> _EXERCISE BRIEF_: Below are entries. Copy exactly the lines running from the line that holds "(479, 318) = (423, 271): none -> green tree" to the line that holds "(746, 319) = (607, 78): none -> white book", with both ends included.

(Dataset entries)
== Segment start ==
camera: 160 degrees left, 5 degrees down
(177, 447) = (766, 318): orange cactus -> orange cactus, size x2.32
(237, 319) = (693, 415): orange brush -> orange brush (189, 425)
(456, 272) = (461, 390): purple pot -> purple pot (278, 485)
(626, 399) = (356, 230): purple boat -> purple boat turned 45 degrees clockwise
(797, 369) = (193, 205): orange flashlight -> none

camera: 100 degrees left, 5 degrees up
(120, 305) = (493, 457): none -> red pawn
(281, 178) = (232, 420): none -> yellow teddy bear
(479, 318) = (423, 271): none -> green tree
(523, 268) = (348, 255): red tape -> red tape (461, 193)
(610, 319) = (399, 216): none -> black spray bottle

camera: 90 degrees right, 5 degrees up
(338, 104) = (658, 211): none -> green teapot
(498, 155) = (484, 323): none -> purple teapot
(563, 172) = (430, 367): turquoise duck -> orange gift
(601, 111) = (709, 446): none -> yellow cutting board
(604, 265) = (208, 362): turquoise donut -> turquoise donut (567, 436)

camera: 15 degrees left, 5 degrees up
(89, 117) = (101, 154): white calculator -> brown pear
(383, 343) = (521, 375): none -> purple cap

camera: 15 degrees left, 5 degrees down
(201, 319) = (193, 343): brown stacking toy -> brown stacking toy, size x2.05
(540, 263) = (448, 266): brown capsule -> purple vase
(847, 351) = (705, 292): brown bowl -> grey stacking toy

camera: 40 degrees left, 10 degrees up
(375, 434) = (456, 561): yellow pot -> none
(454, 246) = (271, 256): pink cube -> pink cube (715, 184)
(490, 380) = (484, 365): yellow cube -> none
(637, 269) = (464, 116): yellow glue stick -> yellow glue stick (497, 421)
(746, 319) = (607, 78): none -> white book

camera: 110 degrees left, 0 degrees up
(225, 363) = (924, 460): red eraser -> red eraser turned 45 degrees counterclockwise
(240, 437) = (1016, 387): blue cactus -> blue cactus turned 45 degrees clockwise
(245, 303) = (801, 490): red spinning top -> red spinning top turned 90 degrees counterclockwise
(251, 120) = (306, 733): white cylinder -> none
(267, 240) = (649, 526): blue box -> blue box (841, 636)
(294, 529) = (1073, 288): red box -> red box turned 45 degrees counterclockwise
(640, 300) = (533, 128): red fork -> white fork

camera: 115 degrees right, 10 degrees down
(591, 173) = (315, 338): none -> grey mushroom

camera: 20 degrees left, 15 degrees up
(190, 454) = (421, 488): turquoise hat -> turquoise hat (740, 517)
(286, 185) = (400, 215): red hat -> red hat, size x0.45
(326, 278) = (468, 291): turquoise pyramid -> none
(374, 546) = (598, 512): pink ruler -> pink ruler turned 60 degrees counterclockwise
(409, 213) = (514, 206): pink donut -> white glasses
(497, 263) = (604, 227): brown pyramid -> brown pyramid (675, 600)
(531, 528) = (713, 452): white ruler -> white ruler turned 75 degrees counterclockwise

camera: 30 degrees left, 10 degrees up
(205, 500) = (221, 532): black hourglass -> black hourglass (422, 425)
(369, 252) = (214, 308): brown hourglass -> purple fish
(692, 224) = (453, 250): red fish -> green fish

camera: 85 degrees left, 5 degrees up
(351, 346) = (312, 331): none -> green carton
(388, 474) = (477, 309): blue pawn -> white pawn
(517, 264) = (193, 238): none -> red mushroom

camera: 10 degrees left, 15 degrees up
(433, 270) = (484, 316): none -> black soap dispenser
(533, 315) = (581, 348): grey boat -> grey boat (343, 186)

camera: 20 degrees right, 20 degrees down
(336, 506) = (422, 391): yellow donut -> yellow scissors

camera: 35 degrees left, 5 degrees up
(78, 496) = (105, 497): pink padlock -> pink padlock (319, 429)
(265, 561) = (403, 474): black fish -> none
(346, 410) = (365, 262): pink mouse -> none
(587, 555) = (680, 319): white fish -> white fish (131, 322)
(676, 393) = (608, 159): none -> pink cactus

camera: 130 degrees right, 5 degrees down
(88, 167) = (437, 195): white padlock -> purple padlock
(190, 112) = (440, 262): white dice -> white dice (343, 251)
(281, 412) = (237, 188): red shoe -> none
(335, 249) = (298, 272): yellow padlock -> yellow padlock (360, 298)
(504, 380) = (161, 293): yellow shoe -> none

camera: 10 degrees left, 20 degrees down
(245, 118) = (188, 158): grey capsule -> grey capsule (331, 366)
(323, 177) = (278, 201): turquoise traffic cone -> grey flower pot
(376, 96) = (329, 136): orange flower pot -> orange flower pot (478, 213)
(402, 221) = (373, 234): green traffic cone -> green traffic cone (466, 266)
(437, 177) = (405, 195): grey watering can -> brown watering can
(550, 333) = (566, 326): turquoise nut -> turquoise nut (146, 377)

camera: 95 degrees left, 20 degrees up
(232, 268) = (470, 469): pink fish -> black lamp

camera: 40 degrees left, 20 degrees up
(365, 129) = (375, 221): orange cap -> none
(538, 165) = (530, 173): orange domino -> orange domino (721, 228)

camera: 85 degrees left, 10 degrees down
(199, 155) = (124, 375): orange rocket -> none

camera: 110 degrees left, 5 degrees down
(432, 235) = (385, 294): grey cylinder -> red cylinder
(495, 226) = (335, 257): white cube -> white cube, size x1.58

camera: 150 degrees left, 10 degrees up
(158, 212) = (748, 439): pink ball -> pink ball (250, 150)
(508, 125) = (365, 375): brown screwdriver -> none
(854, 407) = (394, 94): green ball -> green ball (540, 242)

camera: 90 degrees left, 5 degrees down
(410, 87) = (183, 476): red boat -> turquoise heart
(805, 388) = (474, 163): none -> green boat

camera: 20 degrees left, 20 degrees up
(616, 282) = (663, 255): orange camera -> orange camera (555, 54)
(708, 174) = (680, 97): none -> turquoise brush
== Segment end ==
> _ANSWER TO THIS EXERCISE_:
(479, 318) = (423, 271): none -> green tree
(523, 268) = (348, 255): red tape -> red tape (461, 193)
(610, 319) = (399, 216): none -> black spray bottle

camera: 90 degrees right, 5 degrees up
(338, 104) = (658, 211): none -> green teapot
(498, 155) = (484, 323): none -> purple teapot
(563, 172) = (430, 367): turquoise duck -> orange gift
(601, 111) = (709, 446): none -> yellow cutting board
(604, 265) = (208, 362): turquoise donut -> turquoise donut (567, 436)

camera: 15 degrees left, 5 degrees up
(89, 117) = (101, 154): white calculator -> brown pear
(383, 343) = (521, 375): none -> purple cap

camera: 15 degrees left, 5 degrees down
(201, 319) = (193, 343): brown stacking toy -> brown stacking toy, size x2.05
(540, 263) = (448, 266): brown capsule -> purple vase
(847, 351) = (705, 292): brown bowl -> grey stacking toy

camera: 40 degrees left, 10 degrees up
(375, 434) = (456, 561): yellow pot -> none
(454, 246) = (271, 256): pink cube -> pink cube (715, 184)
(490, 380) = (484, 365): yellow cube -> none
(637, 269) = (464, 116): yellow glue stick -> yellow glue stick (497, 421)
(746, 319) = (607, 78): none -> white book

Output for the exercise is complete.